▶ Task brief: Say how many lines in the data below contain the word "degrees", and give no other text.

[Data entries]
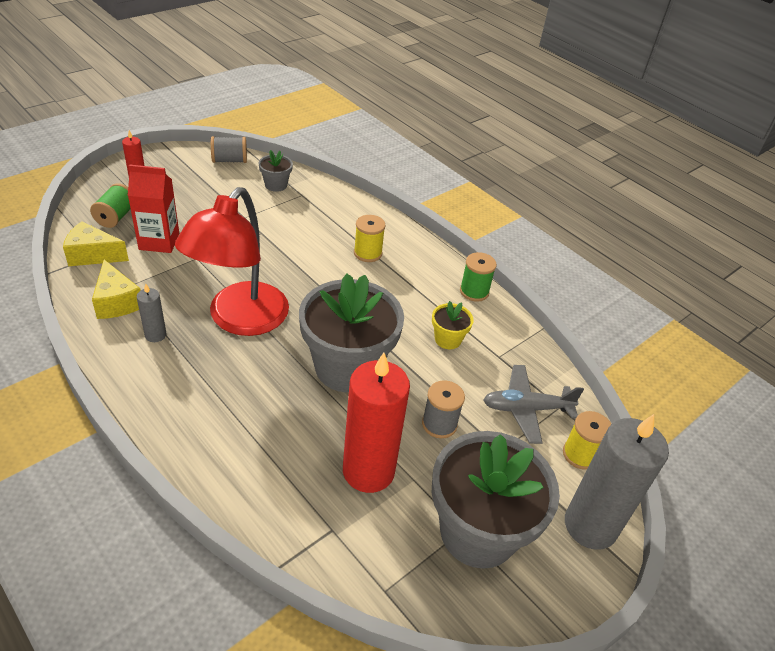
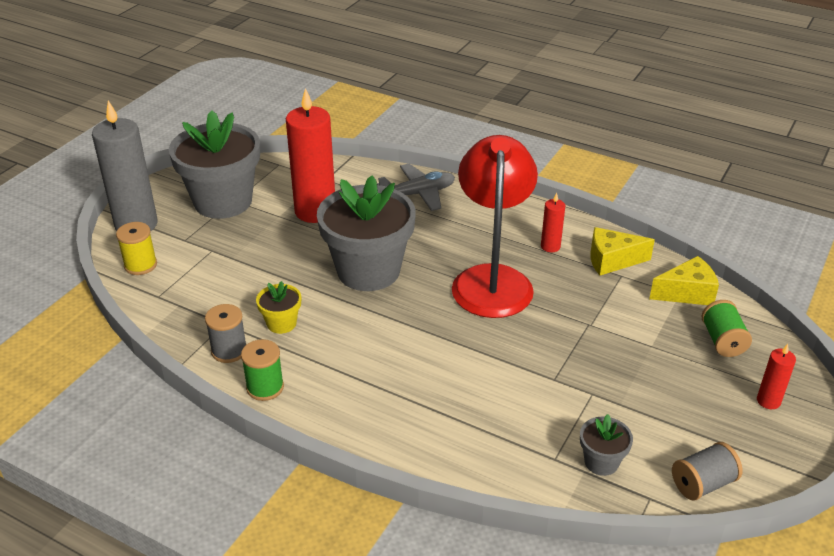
camera: 165 degrees right, 5 degrees down
(117, 302) = (612, 261): yellow cheese -> yellow cheese turned 45 degrees counterclockwise
(155, 335) = (550, 246): grey candle -> red candle
(159, 241) = (646, 328): red carton -> none
(368, 253) = (413, 395): yellow spool -> none
(439, 424) = (269, 253): grey spool -> grey spool (229, 350)
(526, 409) = (191, 285): grey plane -> grey plane (418, 194)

▶ Solution: 2